◆ **WHAT IS NEEDED**
Please copy, exactly and with no pictures, only the lines from the one containing "gray line: (291, 296) -> (155, 172), moved" through the last line of the records.

= = = =

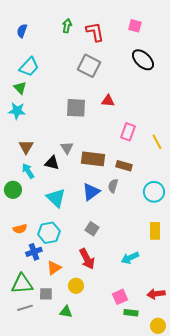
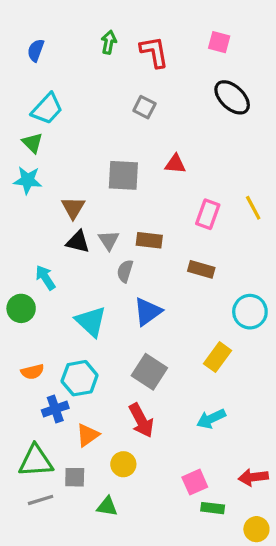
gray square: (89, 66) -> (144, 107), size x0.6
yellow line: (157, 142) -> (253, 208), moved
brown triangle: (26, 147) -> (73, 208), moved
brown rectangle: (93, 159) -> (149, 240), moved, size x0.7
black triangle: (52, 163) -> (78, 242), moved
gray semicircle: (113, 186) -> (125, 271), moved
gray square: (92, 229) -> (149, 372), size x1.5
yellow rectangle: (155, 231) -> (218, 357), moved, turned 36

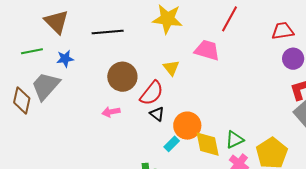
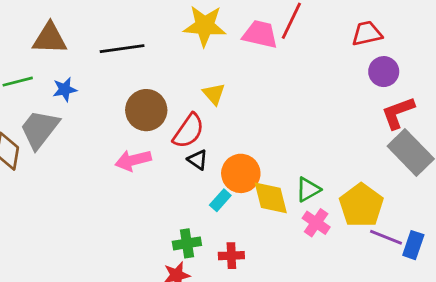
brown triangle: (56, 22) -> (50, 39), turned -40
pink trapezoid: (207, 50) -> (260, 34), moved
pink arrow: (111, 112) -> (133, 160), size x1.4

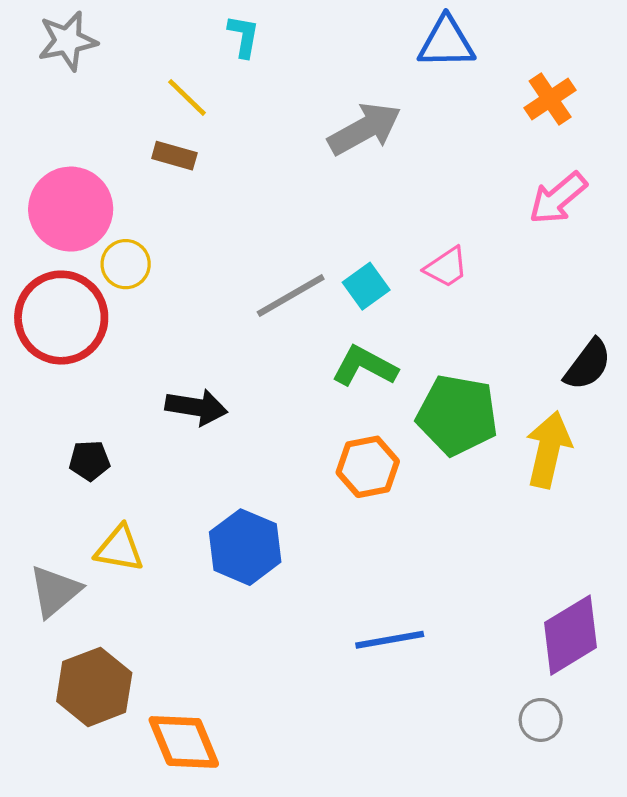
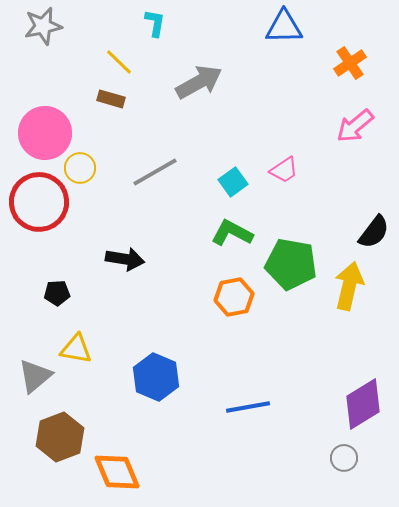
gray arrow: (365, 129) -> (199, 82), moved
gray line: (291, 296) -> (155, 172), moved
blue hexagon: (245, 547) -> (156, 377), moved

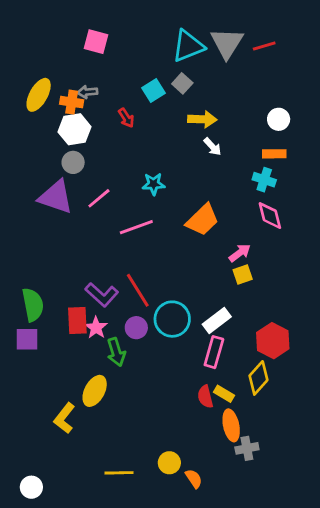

= = = =

◆ **ANSWER TO THE EXERCISE**
gray line: (291, 296) -> (155, 172), moved
blue hexagon: (245, 547) -> (156, 377), moved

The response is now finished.